> **GOAL OF THE EXERCISE**: Give back, word for word, the lines in the listing below from the one holding "second_place: [476, 471]" down to the one holding "new: cadeau [turquoise]", both ends included.
*** Opening of DATA ***
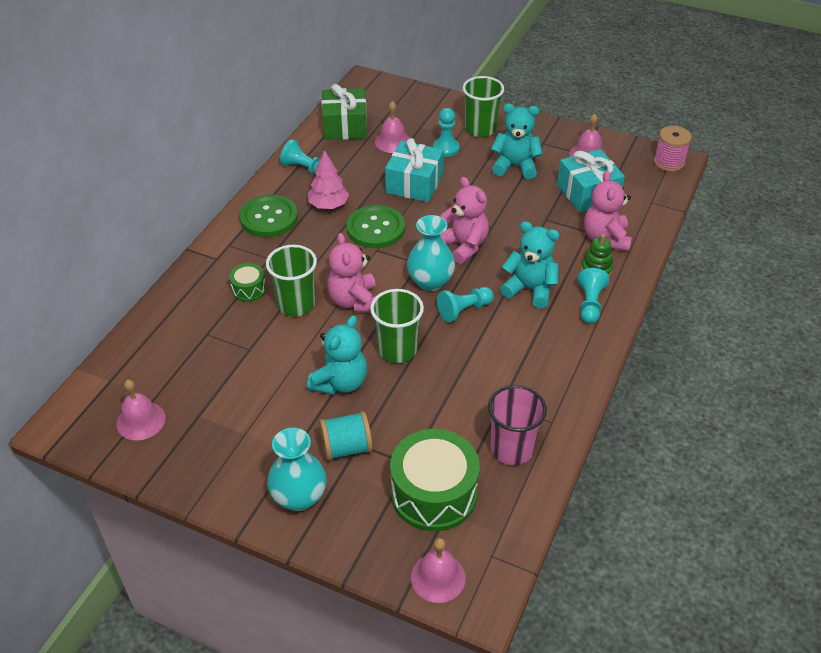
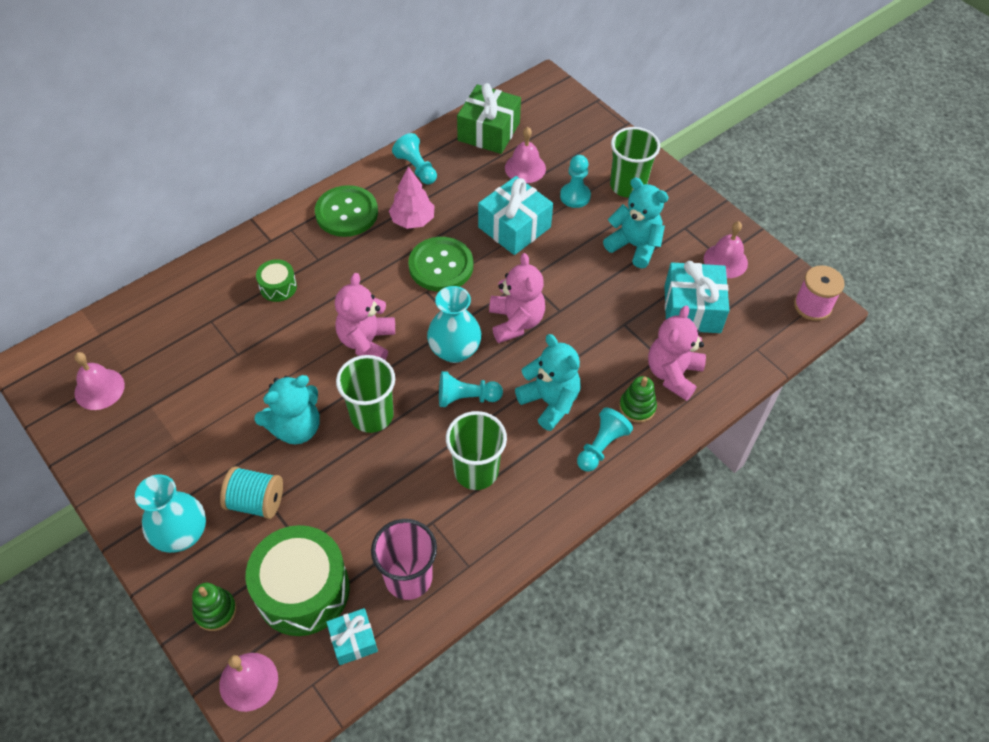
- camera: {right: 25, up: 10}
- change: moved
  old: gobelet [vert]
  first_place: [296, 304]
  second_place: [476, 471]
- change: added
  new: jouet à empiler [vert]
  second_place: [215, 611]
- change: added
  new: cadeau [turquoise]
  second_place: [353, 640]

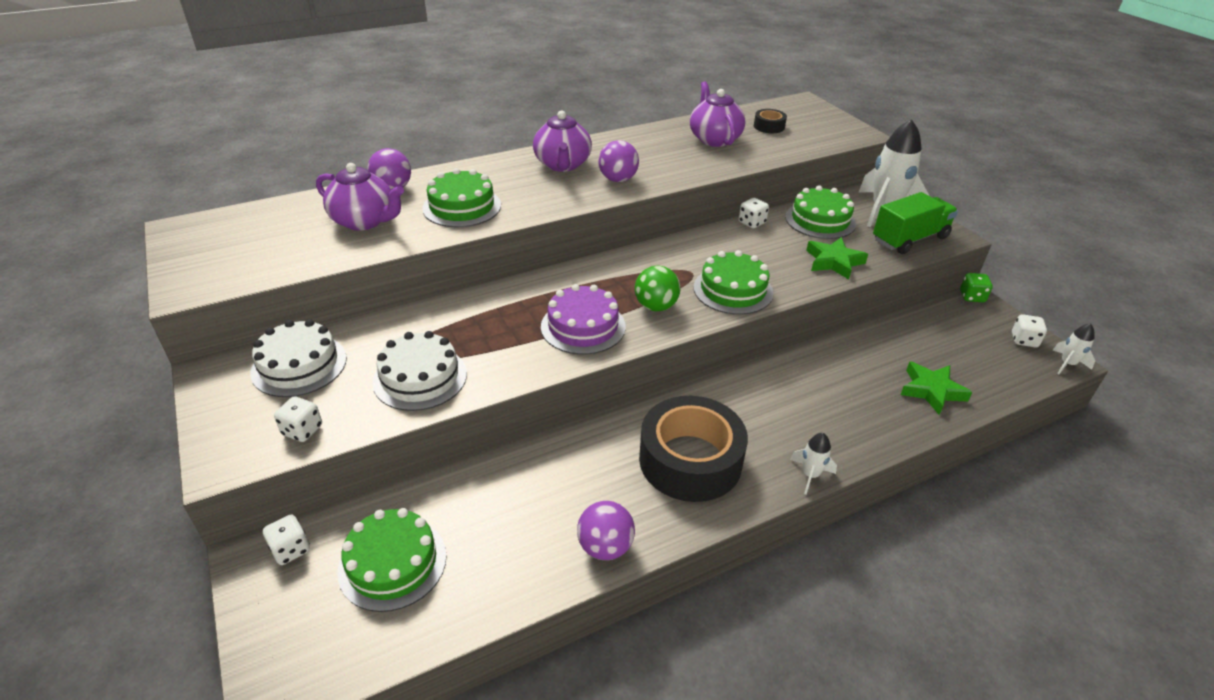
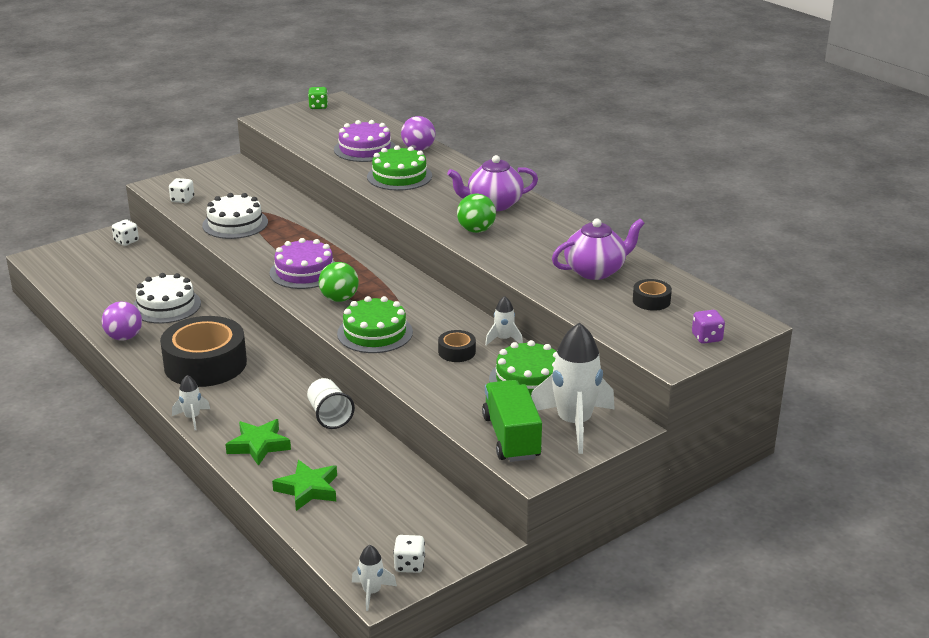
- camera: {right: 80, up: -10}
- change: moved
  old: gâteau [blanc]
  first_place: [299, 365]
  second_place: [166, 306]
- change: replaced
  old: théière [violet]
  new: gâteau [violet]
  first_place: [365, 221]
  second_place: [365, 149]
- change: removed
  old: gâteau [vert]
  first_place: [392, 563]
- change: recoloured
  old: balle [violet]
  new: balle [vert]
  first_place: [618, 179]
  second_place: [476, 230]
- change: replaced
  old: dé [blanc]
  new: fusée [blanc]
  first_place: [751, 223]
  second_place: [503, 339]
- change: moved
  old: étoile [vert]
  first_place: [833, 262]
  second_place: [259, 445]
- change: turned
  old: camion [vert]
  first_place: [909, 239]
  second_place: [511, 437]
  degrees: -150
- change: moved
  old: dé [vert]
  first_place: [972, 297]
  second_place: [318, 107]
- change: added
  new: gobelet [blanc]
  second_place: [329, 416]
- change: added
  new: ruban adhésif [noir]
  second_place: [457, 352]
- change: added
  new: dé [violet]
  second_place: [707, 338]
*** Close of DATA ***
*** Opening of DATA ***
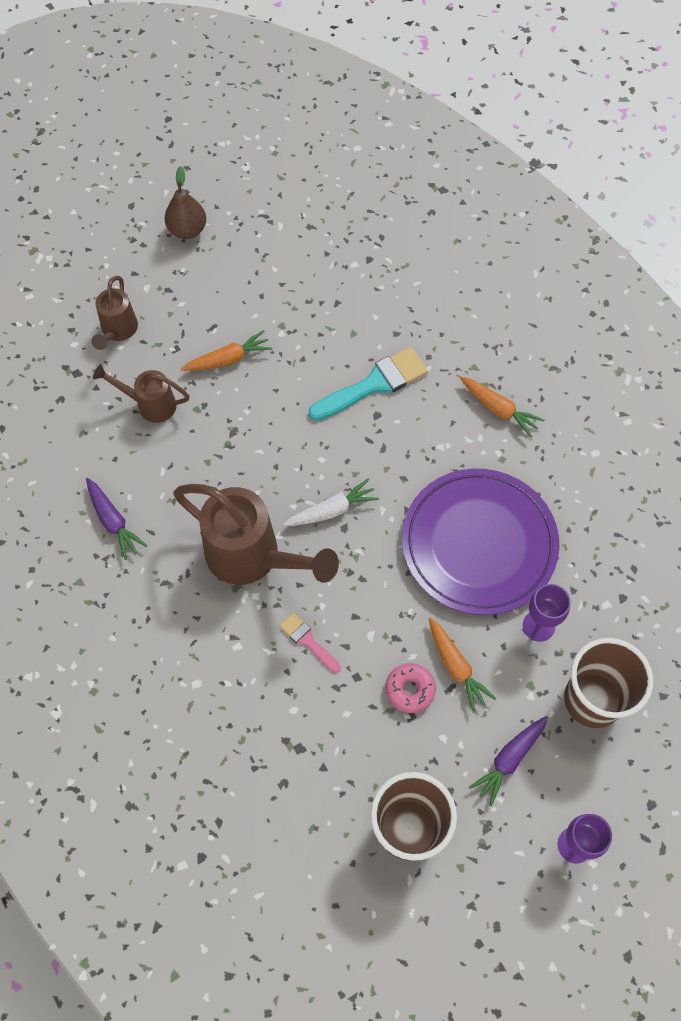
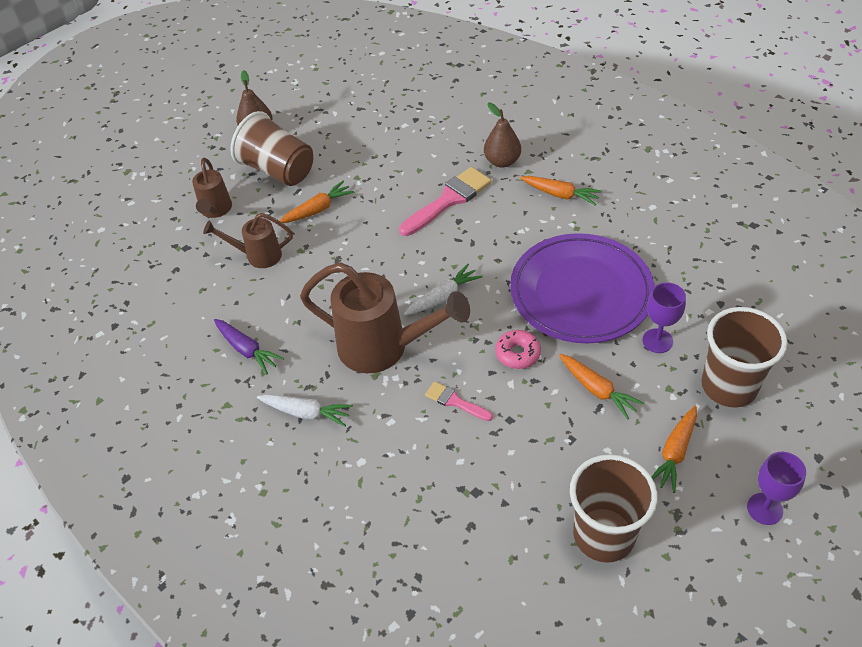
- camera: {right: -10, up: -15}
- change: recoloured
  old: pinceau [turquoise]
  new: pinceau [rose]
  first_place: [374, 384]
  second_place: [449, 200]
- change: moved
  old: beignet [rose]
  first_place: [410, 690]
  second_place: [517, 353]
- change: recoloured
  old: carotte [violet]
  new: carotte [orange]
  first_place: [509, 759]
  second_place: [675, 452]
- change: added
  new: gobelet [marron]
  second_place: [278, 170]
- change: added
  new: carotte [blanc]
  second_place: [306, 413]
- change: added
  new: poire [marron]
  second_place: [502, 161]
*** Close of DATA ***
> **ANSWER FOR THIS EXERCISE**:
  second_place: [476, 471]
- change: added
  new: jouet à empiler [vert]
  second_place: [215, 611]
- change: added
  new: cadeau [turquoise]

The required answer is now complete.